> Your task:
All lines up to and including the one that contains "white donut [144,537,212,599]" are to be transcribed exactly, starting from the first line of the records.

[Entries taken from a collection]
········
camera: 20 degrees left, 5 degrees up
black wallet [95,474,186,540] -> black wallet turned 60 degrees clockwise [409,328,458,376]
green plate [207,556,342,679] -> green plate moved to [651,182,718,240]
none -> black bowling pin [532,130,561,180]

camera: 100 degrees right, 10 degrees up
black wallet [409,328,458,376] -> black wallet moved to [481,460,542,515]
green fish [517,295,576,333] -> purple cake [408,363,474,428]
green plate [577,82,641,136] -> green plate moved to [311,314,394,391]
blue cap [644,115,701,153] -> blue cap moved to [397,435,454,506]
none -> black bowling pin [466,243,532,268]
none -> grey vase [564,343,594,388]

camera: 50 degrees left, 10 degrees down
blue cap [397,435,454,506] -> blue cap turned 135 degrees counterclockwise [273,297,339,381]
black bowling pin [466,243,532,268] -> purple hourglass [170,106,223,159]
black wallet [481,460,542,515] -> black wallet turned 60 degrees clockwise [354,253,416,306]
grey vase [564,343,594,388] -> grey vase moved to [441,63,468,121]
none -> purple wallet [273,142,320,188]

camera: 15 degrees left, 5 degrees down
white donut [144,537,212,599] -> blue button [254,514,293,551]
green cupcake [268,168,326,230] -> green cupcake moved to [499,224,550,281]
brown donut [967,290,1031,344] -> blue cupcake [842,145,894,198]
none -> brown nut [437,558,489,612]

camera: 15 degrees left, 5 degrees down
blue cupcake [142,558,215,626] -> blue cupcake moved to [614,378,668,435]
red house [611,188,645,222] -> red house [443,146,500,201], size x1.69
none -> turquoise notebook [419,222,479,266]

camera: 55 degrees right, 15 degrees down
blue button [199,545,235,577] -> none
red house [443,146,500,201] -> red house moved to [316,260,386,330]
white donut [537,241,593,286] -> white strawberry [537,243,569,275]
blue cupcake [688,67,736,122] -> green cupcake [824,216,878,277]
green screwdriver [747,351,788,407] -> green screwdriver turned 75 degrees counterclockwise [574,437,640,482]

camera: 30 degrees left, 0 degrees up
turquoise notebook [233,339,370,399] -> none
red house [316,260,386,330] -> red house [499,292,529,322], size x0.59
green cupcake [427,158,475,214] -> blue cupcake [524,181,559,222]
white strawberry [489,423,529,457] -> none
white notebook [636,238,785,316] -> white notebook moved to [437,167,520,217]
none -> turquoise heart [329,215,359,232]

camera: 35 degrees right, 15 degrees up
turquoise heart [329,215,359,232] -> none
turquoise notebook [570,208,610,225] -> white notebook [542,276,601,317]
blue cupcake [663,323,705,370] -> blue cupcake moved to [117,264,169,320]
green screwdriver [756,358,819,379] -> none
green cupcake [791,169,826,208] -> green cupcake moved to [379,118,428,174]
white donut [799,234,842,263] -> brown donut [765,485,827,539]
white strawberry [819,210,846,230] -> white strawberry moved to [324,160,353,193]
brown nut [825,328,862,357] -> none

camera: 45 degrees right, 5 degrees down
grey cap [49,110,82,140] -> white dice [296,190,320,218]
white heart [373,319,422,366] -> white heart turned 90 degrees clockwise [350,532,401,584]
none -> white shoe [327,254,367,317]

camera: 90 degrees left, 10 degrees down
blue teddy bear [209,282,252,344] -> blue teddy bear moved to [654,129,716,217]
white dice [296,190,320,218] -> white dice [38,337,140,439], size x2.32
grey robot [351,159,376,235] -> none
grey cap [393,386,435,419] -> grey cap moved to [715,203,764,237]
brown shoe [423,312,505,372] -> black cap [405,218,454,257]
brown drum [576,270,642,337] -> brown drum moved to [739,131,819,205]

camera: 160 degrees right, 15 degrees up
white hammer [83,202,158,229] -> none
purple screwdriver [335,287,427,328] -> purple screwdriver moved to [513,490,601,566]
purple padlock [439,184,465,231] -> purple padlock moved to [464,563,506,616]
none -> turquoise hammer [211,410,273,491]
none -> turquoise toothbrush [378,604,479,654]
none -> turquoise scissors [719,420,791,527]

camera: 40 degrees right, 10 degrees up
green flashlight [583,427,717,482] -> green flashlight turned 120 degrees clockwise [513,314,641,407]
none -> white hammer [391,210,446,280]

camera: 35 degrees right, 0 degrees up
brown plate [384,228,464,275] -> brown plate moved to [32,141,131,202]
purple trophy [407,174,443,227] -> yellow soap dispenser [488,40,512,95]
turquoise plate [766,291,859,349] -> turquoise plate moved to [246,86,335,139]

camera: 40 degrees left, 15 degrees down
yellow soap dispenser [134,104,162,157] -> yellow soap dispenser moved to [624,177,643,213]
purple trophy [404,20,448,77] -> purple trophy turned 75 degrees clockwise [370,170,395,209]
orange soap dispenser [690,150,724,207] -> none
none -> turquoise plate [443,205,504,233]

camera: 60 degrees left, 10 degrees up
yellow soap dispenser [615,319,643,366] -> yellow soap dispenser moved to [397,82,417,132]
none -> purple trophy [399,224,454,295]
········
> Reply:
camera: 20 degrees left, 5 degrees up
black wallet [95,474,186,540] -> black wallet turned 60 degrees clockwise [409,328,458,376]
green plate [207,556,342,679] -> green plate moved to [651,182,718,240]
none -> black bowling pin [532,130,561,180]

camera: 100 degrees right, 10 degrees up
black wallet [409,328,458,376] -> black wallet moved to [481,460,542,515]
green fish [517,295,576,333] -> purple cake [408,363,474,428]
green plate [577,82,641,136] -> green plate moved to [311,314,394,391]
blue cap [644,115,701,153] -> blue cap moved to [397,435,454,506]
none -> black bowling pin [466,243,532,268]
none -> grey vase [564,343,594,388]

camera: 50 degrees left, 10 degrees down
blue cap [397,435,454,506] -> blue cap turned 135 degrees counterclockwise [273,297,339,381]
black bowling pin [466,243,532,268] -> purple hourglass [170,106,223,159]
black wallet [481,460,542,515] -> black wallet turned 60 degrees clockwise [354,253,416,306]
grey vase [564,343,594,388] -> grey vase moved to [441,63,468,121]
none -> purple wallet [273,142,320,188]

camera: 15 degrees left, 5 degrees down
white donut [144,537,212,599] -> blue button [254,514,293,551]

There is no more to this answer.